Image change detection data:
────────────────────
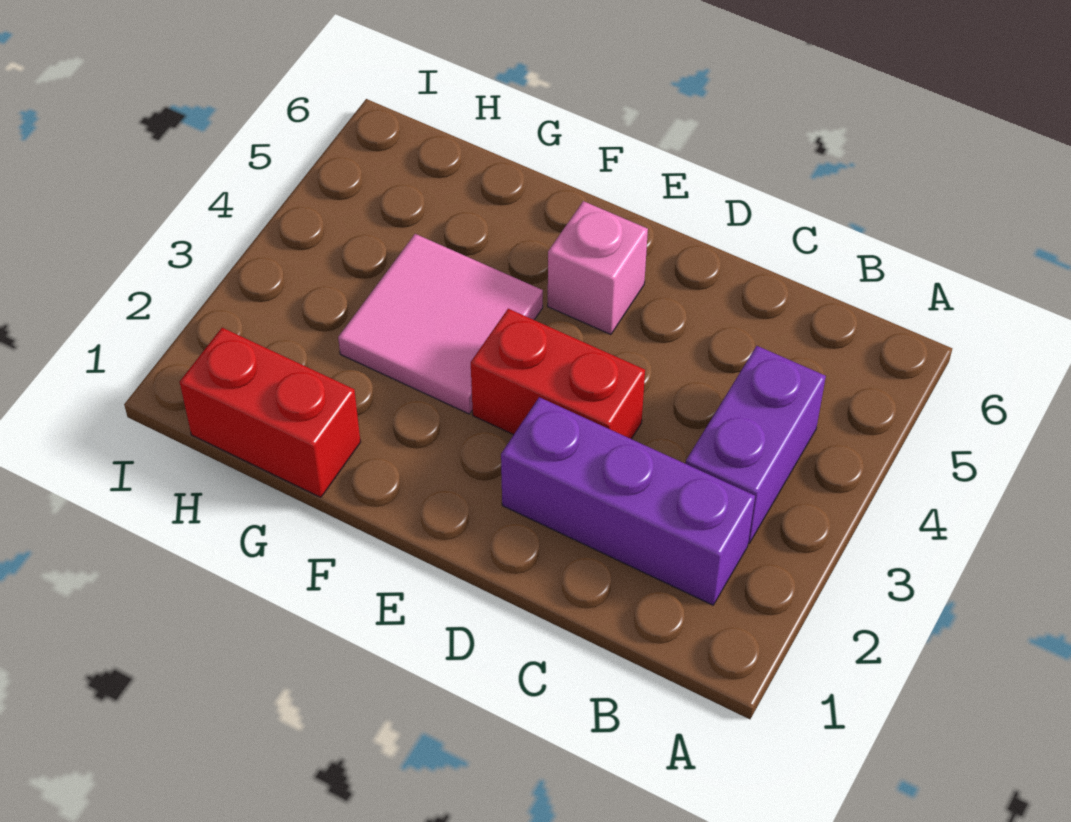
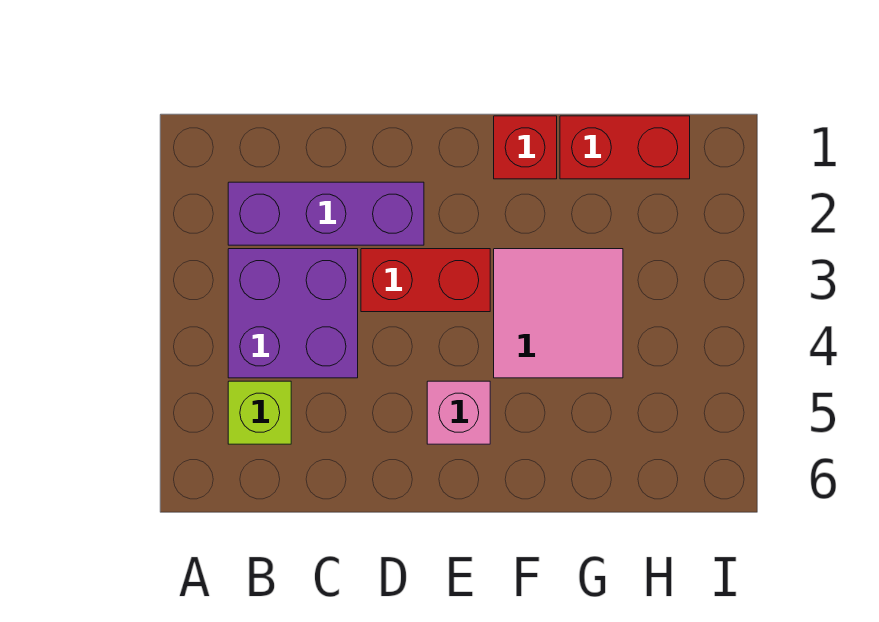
purple brick B3:B4 level 1 -> purple brick B3:C4 level 1
none -> lime brick B5 level 1
none -> red brick F1 level 1

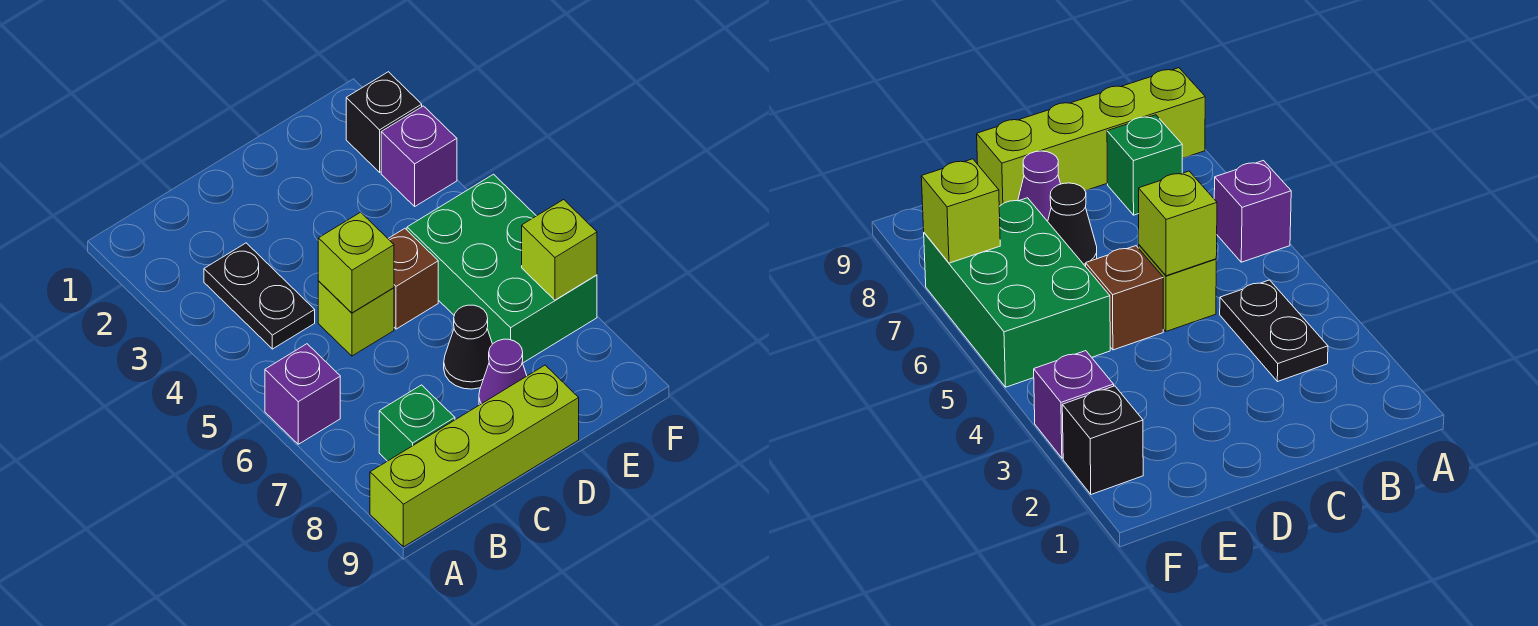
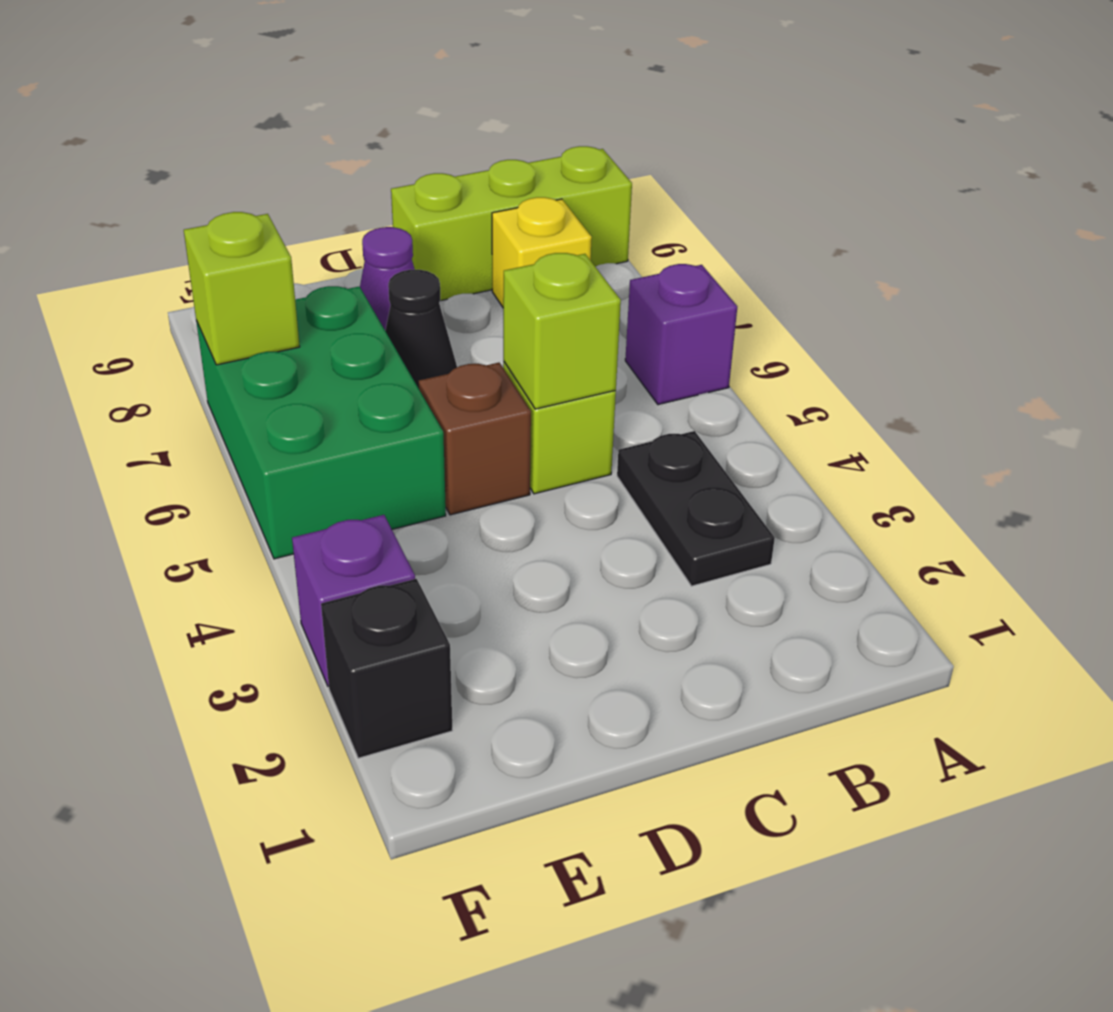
lime brick A9:D9 level 1 -> lime brick A9:C9 level 1
green brick B8 level 1 -> yellow brick B8 level 1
────────────────────
### THE PROBLEM
Report how many lines above hold the string "lime", giving nothing but the number.

### SOLUTION
2